Edit difference data
Content starts

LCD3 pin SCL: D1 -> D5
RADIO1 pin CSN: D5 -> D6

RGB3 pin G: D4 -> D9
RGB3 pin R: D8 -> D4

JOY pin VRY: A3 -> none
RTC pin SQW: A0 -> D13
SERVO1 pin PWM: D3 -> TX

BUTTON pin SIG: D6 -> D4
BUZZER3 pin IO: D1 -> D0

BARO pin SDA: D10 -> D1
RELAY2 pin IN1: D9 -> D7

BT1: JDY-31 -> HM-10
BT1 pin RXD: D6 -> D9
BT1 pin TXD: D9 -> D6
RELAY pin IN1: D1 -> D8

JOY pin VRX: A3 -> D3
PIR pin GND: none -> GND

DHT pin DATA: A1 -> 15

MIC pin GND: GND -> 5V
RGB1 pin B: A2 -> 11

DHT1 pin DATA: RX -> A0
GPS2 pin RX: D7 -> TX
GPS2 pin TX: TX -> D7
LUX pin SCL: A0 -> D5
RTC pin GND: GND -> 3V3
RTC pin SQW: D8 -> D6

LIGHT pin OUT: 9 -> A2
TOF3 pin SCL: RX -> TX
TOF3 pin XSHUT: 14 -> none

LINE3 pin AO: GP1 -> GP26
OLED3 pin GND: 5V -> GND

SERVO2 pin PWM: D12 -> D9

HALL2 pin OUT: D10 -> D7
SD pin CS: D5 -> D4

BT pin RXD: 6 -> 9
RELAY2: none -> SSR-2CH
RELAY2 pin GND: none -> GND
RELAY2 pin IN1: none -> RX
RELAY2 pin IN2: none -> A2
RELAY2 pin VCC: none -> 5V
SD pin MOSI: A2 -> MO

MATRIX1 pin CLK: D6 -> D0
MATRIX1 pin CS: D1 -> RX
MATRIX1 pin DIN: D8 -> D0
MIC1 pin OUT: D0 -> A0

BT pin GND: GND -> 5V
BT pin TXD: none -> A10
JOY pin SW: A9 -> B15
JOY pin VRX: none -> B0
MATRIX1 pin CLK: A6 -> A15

Content ends

=== EXERCISE PROMPT ===
From the records above, copy every line that holds the word "none".

=== WRITTEN RESPONSE ===
JOY pin VRY: A3 -> none
PIR pin GND: none -> GND
TOF3 pin XSHUT: 14 -> none
RELAY2: none -> SSR-2CH
RELAY2 pin GND: none -> GND
RELAY2 pin IN1: none -> RX
RELAY2 pin IN2: none -> A2
RELAY2 pin VCC: none -> 5V
BT pin TXD: none -> A10
JOY pin VRX: none -> B0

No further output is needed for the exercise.